Please reproduce each of the following items word for word.

begin Supplied entries

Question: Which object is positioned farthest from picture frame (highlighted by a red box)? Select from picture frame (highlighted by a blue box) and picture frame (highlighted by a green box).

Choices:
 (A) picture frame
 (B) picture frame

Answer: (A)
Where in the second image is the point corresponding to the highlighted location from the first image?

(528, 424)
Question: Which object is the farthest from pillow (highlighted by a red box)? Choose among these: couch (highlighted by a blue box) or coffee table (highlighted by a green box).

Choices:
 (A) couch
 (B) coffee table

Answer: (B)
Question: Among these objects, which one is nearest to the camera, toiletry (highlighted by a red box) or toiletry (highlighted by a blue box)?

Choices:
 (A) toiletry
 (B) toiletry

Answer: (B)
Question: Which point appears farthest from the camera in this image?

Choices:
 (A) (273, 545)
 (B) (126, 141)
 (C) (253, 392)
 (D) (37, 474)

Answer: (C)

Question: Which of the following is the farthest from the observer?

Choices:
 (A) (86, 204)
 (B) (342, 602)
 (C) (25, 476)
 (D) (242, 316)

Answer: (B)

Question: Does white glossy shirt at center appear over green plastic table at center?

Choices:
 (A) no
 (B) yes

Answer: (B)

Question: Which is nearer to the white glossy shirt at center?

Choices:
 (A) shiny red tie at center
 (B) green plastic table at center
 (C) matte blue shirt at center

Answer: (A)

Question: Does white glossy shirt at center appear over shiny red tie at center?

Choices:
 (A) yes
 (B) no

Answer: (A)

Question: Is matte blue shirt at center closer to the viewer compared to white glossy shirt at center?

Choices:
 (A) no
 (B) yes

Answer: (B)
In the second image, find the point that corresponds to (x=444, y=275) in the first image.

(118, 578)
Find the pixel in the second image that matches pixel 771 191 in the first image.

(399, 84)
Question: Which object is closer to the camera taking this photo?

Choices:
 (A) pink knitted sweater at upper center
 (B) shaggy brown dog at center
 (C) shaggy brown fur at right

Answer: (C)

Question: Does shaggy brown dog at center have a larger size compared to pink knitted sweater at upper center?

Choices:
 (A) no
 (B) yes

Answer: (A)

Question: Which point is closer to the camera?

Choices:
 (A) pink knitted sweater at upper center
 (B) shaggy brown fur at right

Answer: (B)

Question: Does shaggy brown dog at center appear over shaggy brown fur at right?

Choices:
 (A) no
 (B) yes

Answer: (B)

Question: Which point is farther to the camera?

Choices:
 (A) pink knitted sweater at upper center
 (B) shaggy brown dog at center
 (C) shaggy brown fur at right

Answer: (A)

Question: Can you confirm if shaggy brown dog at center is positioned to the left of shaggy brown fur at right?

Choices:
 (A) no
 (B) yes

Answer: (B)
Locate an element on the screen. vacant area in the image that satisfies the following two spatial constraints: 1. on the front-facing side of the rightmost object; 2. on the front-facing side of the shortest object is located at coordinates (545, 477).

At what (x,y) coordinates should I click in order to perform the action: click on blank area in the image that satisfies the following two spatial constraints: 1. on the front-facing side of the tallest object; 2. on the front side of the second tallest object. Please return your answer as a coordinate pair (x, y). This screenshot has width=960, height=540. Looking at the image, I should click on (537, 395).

end Supplied entries

#### Exercise response
Question: Which object is positioned farthest from picture frame (highlighted by a red box)? Select from picture frame (highlighted by a blue box) and picture frame (highlighted by a green box).

Choices:
 (A) picture frame
 (B) picture frame

Answer: (A)
Where in the second image is the point corresponding to the highlighted location from the first image?

(528, 424)
Question: Which object is the farthest from pillow (highlighted by a red box)? Choose among these: couch (highlighted by a blue box) or coffee table (highlighted by a green box).

Choices:
 (A) couch
 (B) coffee table

Answer: (B)
Question: Among these objects, which one is nearest to the camera, toiletry (highlighted by a red box) or toiletry (highlighted by a blue box)?

Choices:
 (A) toiletry
 (B) toiletry

Answer: (B)
Question: Which point appears farthest from the camera in this image?

Choices:
 (A) (273, 545)
 (B) (126, 141)
 (C) (253, 392)
 (D) (37, 474)

Answer: (C)

Question: Which of the following is the farthest from the observer?

Choices:
 (A) (86, 204)
 (B) (342, 602)
 (C) (25, 476)
 (D) (242, 316)

Answer: (B)

Question: Does white glossy shirt at center appear over green plastic table at center?

Choices:
 (A) no
 (B) yes

Answer: (B)

Question: Which is nearer to the white glossy shirt at center?

Choices:
 (A) shiny red tie at center
 (B) green plastic table at center
 (C) matte blue shirt at center

Answer: (A)

Question: Does white glossy shirt at center appear over shiny red tie at center?

Choices:
 (A) yes
 (B) no

Answer: (A)

Question: Is matte blue shirt at center closer to the viewer compared to white glossy shirt at center?

Choices:
 (A) no
 (B) yes

Answer: (B)
In the second image, find the point that corresponds to (x=444, y=275) in the first image.

(118, 578)
Find the pixel in the second image that matches pixel 771 191 in the first image.

(399, 84)
Question: Which object is closer to the camera taking this photo?

Choices:
 (A) pink knitted sweater at upper center
 (B) shaggy brown dog at center
 (C) shaggy brown fur at right

Answer: (C)

Question: Does shaggy brown dog at center have a larger size compared to pink knitted sweater at upper center?

Choices:
 (A) no
 (B) yes

Answer: (A)

Question: Which point is closer to the camera?

Choices:
 (A) pink knitted sweater at upper center
 (B) shaggy brown fur at right

Answer: (B)

Question: Does shaggy brown dog at center appear over shaggy brown fur at right?

Choices:
 (A) no
 (B) yes

Answer: (B)

Question: Which point is farther to the camera?

Choices:
 (A) pink knitted sweater at upper center
 (B) shaggy brown dog at center
 (C) shaggy brown fur at right

Answer: (A)

Question: Can you confirm if shaggy brown dog at center is positioned to the left of shaggy brown fur at right?

Choices:
 (A) no
 (B) yes

Answer: (B)
Locate an element on the screen. vacant area in the image that satisfies the following two spatial constraints: 1. on the front-facing side of the rightmost object; 2. on the front-facing side of the shortest object is located at coordinates (545, 477).

At what (x,y) coordinates should I click in order to perform the action: click on blank area in the image that satisfies the following two spatial constraints: 1. on the front-facing side of the tallest object; 2. on the front side of the second tallest object. Please return your answer as a coordinate pair (x, y). This screenshot has width=960, height=540. Looking at the image, I should click on (537, 395).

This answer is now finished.